WHAT YOU ARE ASKED TO DO
Identify every line containing the word "adipose" and reproduce each one.

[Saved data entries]
- - - - - - -

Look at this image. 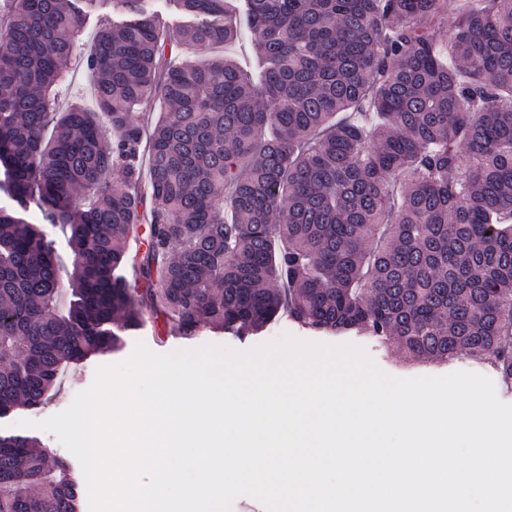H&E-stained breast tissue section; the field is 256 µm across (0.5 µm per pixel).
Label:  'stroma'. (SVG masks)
<instances>
[{
  "instance_id": "35a3bbf8",
  "label": "stroma",
  "mask_w": 512,
  "mask_h": 512,
  "mask_svg": "<svg viewBox=\"0 0 512 512\" xmlns=\"http://www.w3.org/2000/svg\"><path fill=\"white\" fill-rule=\"evenodd\" d=\"M290 335L298 340L329 345L351 344L361 347L373 359L376 365L387 375L398 378L444 375L458 370L472 371L490 377L500 400L512 403V384L505 382L499 372L491 365L473 360L466 355L457 356L446 363L403 361L401 352L385 341L361 333L331 335L319 333L282 318L271 324L264 332L257 335L234 336L220 333L210 328L198 329L195 335L184 336L166 325L162 317H146L144 325L124 338L121 350L91 357L81 364L67 369L59 384L52 392L51 400L45 405L33 408H17L6 414H0V436L22 437L37 441L41 449L51 451L54 455L68 461L71 467H78L79 462L58 441L54 434L38 429L18 427L21 419L43 420L67 408L74 395L88 388L97 367L117 364L127 359L136 342L144 344L153 352L169 353L179 349H193L212 344L228 348L235 352H245L257 346Z\"/></svg>"
}]
</instances>
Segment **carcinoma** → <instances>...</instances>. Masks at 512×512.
<instances>
[{
	"instance_id": "carcinoma-1",
	"label": "carcinoma",
	"mask_w": 512,
	"mask_h": 512,
	"mask_svg": "<svg viewBox=\"0 0 512 512\" xmlns=\"http://www.w3.org/2000/svg\"><path fill=\"white\" fill-rule=\"evenodd\" d=\"M100 2L0 0V413L148 312L185 335L285 315L512 383V0H171L200 51L246 23L257 76L228 56L159 66L146 0H112L86 48ZM75 57L94 106L61 111ZM48 227L68 234L65 281ZM36 447L0 437V512H79Z\"/></svg>"
}]
</instances>
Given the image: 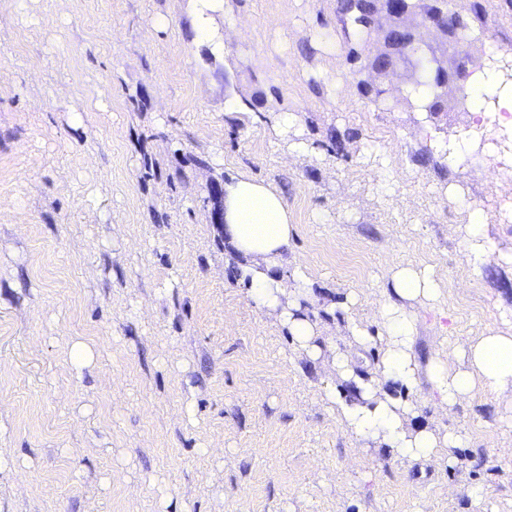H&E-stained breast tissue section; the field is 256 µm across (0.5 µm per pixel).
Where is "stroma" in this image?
<instances>
[{
    "label": "stroma",
    "mask_w": 512,
    "mask_h": 512,
    "mask_svg": "<svg viewBox=\"0 0 512 512\" xmlns=\"http://www.w3.org/2000/svg\"><path fill=\"white\" fill-rule=\"evenodd\" d=\"M341 5L224 0L214 51L189 0H0V512H512L511 391L411 395L418 423L462 436L453 456L368 446L324 399L329 375L251 303L213 222L208 189L228 175L281 191L325 347L353 341L323 300L353 294L373 322L397 264L441 290L411 306L419 363L512 332V267L473 269L459 229L483 210L512 254V170L476 146L437 156L470 113L452 91L443 112L412 109ZM448 7L470 56L512 55V0ZM287 111L308 154L259 120ZM77 339L94 350L80 374Z\"/></svg>",
    "instance_id": "stroma-1"
}]
</instances>
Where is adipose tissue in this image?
Here are the masks:
<instances>
[{
	"label": "adipose tissue",
	"instance_id": "adipose-tissue-1",
	"mask_svg": "<svg viewBox=\"0 0 512 512\" xmlns=\"http://www.w3.org/2000/svg\"><path fill=\"white\" fill-rule=\"evenodd\" d=\"M223 12L224 0H193L188 14L195 36L217 49L222 42L216 18ZM469 91L472 116L483 115L485 98L493 97L500 124L512 127V85L502 84L494 69L477 67ZM223 190L222 233L249 299L256 308L273 316L311 360L326 361L336 381L327 386L325 398L341 425L402 460L450 455L461 447L463 440L458 434L409 424L414 411L407 395L418 384V364L413 351L416 321L406 305L438 300L440 290L432 273L409 265L391 269L390 292L375 314L386 335L379 374H362L360 353L372 346L374 338L367 323L352 318V298L329 302L324 313L345 319L357 350L324 353L319 343V323L308 312L314 294L307 267L299 262L287 270L282 267L295 226L279 189L239 173L225 179ZM466 221L465 231L472 238L467 253L469 266L512 264V254L498 251L485 236L486 216L482 210H469ZM427 379L434 396L445 407L480 392L512 391V333L484 332L461 348L440 345L429 357Z\"/></svg>",
	"mask_w": 512,
	"mask_h": 512
}]
</instances>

- - - - - - -

TASK ANSWER
Where is adipose tissue in this image?
	"label": "adipose tissue",
	"instance_id": "adipose-tissue-1",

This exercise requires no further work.